**Problem to work on:** Exactly reproduce the lines from the top of the entries below through the line containing "building: none -> [131,674,207,778]", with both ends included.

►

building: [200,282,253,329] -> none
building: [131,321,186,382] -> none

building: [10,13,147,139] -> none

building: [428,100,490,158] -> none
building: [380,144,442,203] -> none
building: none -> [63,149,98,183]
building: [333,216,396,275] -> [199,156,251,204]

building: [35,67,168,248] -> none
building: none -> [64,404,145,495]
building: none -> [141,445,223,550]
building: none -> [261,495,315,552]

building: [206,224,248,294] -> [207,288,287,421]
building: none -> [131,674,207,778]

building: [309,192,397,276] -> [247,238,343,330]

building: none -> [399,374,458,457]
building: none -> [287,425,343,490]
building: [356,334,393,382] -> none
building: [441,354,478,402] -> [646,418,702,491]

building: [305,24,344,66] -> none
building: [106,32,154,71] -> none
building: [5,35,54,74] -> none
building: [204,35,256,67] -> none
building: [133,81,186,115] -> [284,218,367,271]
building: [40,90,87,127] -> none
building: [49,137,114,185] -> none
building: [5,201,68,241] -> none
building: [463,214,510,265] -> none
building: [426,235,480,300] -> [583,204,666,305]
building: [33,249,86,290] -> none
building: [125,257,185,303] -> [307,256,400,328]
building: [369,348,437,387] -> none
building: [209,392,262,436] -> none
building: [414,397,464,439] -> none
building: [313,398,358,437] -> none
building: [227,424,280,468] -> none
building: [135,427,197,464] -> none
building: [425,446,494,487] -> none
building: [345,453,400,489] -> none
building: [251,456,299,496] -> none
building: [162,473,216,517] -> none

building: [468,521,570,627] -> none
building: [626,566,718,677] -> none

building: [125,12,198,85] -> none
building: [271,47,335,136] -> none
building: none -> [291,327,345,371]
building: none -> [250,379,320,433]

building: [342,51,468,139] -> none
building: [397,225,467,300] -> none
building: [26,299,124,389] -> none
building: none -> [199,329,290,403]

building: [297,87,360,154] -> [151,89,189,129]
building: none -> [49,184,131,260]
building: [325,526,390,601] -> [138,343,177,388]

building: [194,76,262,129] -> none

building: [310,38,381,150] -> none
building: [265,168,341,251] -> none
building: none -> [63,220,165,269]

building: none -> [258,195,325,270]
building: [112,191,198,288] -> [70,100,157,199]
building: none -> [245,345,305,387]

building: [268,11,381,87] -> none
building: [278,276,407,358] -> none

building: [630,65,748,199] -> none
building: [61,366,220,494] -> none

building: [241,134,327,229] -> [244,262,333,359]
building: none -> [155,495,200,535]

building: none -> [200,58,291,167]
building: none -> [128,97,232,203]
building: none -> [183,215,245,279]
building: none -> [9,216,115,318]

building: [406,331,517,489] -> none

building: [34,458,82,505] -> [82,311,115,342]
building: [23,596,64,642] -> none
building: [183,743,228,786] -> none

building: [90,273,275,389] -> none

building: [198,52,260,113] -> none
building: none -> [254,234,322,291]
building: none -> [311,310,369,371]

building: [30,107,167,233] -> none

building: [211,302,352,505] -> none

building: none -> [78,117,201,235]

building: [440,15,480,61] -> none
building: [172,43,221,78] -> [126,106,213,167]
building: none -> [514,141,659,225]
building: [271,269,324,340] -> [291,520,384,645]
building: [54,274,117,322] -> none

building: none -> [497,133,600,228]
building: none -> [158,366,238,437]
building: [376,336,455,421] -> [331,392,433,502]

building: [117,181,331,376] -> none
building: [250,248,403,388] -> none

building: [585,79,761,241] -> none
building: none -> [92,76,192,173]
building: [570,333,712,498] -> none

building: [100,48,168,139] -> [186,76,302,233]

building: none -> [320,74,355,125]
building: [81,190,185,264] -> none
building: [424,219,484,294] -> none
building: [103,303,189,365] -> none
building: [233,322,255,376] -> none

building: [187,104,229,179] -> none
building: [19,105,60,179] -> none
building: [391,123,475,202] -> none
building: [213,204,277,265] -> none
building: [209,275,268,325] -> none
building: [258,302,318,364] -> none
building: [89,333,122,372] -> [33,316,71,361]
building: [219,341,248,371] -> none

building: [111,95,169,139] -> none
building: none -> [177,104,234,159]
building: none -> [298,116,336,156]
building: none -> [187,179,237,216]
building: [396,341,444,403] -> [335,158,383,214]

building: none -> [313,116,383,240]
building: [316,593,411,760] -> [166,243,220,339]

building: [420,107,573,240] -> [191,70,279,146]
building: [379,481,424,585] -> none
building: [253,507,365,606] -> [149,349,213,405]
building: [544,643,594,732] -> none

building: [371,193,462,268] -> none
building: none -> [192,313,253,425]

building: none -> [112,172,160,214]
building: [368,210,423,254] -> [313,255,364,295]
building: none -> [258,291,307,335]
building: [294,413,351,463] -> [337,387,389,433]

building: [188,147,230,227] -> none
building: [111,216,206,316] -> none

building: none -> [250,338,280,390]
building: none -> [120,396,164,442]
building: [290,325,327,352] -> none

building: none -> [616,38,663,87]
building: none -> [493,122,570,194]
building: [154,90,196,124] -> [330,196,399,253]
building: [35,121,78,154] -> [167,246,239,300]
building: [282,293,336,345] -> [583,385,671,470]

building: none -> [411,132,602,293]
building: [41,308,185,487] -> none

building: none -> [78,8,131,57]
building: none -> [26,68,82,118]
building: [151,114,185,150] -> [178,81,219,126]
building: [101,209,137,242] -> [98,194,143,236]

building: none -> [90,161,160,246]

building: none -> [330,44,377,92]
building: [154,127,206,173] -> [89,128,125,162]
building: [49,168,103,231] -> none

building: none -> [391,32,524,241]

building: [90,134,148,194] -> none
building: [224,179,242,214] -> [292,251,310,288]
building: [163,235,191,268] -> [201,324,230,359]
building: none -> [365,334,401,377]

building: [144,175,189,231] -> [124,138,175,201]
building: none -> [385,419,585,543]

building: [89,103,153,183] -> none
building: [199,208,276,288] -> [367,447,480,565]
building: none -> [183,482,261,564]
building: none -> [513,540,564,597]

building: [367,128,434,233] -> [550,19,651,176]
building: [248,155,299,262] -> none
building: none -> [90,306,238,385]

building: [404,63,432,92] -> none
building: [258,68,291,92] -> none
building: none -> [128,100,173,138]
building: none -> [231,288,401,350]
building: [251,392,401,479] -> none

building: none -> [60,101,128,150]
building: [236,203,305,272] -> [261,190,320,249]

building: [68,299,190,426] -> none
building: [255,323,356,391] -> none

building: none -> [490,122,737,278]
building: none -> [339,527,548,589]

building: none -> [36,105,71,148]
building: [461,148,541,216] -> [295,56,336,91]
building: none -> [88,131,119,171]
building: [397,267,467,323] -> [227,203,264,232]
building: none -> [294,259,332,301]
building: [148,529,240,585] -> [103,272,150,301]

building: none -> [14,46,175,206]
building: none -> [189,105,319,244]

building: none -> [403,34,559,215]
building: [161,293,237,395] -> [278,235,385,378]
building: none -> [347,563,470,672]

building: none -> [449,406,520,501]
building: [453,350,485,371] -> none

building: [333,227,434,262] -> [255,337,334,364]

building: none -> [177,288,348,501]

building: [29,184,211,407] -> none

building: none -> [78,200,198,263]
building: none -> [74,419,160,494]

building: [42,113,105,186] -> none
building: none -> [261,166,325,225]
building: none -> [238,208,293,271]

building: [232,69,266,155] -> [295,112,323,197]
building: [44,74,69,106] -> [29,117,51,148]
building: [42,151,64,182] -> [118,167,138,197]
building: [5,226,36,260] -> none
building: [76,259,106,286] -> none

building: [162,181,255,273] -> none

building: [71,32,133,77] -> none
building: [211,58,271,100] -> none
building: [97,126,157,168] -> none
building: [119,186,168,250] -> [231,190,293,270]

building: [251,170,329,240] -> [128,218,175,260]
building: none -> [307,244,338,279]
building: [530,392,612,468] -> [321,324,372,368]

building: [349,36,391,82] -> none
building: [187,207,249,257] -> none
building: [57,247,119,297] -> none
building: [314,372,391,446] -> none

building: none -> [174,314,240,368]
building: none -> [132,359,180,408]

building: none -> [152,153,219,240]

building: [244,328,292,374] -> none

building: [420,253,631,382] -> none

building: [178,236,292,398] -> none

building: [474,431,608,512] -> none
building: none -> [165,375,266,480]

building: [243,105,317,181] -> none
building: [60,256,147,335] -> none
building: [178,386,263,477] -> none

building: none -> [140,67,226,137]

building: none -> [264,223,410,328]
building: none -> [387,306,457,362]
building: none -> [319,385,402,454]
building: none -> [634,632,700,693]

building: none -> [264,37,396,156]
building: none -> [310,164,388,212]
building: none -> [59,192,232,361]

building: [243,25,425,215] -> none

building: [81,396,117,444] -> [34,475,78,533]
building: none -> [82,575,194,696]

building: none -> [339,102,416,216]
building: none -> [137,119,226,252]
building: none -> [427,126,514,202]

◄

**Task result:**
building: [200,282,253,329] -> none
building: [131,321,186,382] -> none

building: [10,13,147,139] -> none

building: [428,100,490,158] -> none
building: [380,144,442,203] -> none
building: none -> [63,149,98,183]
building: [333,216,396,275] -> [199,156,251,204]

building: [35,67,168,248] -> none
building: none -> [64,404,145,495]
building: none -> [141,445,223,550]
building: none -> [261,495,315,552]

building: [206,224,248,294] -> [207,288,287,421]
building: none -> [131,674,207,778]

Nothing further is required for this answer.